From the line containing "24 m inside the frame." down to the line containing "Outline every building" in the records below, reproduce every line exactly, ends included, and omit all others.

*Data for review*

============

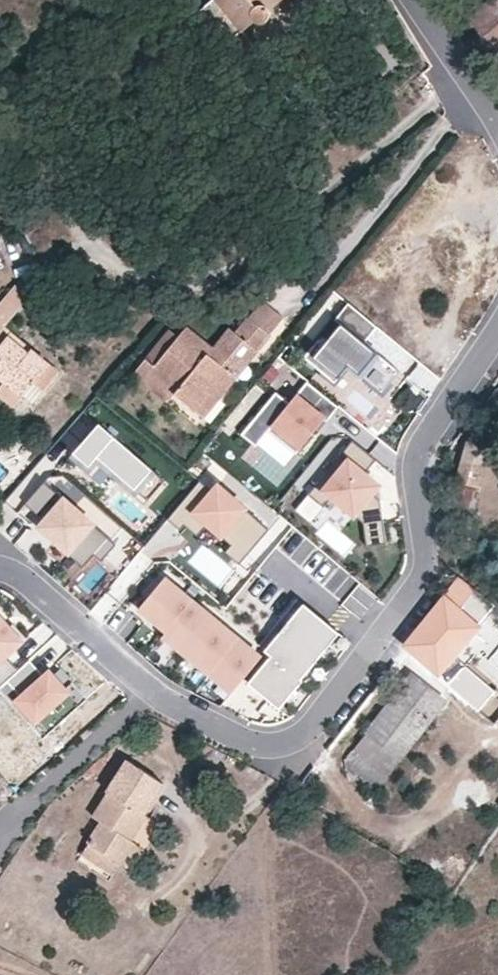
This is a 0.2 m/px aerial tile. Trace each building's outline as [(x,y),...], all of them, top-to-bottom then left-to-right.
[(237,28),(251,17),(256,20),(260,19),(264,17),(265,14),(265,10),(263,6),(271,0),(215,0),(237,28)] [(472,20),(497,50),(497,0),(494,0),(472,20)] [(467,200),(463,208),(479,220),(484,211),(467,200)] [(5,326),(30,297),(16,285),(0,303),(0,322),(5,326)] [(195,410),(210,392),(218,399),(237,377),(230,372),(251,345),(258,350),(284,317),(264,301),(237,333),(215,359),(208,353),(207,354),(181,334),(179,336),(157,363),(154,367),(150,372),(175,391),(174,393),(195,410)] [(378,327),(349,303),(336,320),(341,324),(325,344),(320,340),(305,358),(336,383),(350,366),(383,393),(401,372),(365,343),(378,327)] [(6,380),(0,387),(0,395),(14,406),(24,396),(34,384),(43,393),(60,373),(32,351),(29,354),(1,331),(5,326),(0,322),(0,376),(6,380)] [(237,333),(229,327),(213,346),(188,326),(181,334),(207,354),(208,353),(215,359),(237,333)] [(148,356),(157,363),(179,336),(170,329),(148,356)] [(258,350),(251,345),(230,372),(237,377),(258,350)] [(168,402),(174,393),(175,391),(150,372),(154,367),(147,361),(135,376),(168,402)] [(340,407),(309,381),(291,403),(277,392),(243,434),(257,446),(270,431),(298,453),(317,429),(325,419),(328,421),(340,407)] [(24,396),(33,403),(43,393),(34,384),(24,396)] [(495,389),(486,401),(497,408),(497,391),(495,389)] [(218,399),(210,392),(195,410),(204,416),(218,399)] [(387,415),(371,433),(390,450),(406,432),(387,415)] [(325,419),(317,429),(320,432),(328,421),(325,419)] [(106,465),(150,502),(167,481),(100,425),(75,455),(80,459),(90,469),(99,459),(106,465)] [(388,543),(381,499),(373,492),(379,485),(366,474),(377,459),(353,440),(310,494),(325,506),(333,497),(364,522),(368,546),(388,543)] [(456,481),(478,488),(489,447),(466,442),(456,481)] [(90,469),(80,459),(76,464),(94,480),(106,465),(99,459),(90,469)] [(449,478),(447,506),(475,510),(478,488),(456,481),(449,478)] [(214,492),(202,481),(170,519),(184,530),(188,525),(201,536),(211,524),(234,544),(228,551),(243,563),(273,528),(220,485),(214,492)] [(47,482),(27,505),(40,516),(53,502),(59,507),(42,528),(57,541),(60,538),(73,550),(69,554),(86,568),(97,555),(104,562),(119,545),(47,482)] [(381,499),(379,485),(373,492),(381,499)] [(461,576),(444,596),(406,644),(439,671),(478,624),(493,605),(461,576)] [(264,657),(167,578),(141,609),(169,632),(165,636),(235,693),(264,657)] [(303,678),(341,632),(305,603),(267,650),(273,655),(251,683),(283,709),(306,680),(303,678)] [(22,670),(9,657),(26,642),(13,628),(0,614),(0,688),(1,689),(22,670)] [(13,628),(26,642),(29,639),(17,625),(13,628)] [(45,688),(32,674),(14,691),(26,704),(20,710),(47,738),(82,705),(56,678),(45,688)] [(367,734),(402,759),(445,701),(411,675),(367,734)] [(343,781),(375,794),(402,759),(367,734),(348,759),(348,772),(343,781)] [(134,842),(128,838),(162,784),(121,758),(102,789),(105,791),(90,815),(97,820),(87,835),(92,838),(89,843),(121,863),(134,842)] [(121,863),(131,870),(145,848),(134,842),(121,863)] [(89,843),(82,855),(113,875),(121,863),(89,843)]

============

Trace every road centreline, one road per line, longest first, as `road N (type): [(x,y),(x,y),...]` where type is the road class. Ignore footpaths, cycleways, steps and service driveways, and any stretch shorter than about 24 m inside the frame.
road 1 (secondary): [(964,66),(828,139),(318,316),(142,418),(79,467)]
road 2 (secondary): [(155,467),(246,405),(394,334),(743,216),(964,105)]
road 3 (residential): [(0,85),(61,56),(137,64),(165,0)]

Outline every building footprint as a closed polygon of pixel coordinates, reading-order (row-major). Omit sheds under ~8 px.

============

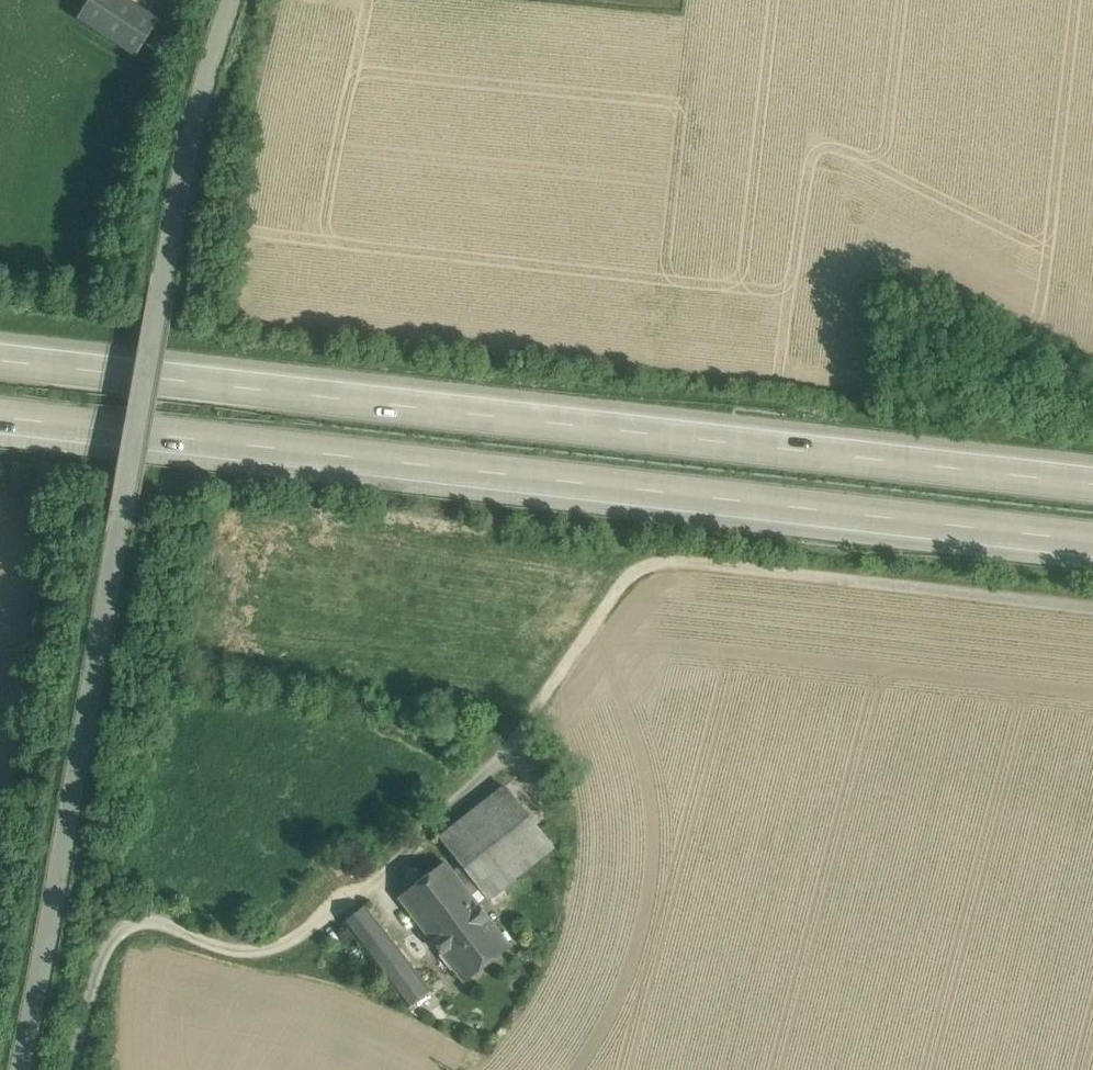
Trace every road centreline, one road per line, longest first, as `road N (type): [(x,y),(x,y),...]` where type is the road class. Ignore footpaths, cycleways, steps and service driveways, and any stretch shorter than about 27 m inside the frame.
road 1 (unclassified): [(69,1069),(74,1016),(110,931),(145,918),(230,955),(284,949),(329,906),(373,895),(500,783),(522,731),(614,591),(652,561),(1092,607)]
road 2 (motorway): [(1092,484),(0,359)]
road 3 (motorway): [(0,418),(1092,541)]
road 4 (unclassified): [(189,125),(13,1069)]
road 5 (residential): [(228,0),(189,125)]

============

*Answer to the problem*
Trace every road centreline, one road per line, longest first, as `road N (type): [(x,y),(x,y),...]` where type is the road class. Ignore footpaths, cycleways, steps and service driveways, and any stretch shorter than about 24 m inside the frame.
road 1 (secondary): [(964,66),(828,139),(318,316),(142,418),(79,467)]
road 2 (secondary): [(155,467),(246,405),(394,334),(743,216),(964,105)]
road 3 (residential): [(0,85),(61,56),(137,64),(165,0)]

Outline every building footprint as a closed polygon of pixel coordinates, reading-order (row-major). Omit sheds under ~8 px.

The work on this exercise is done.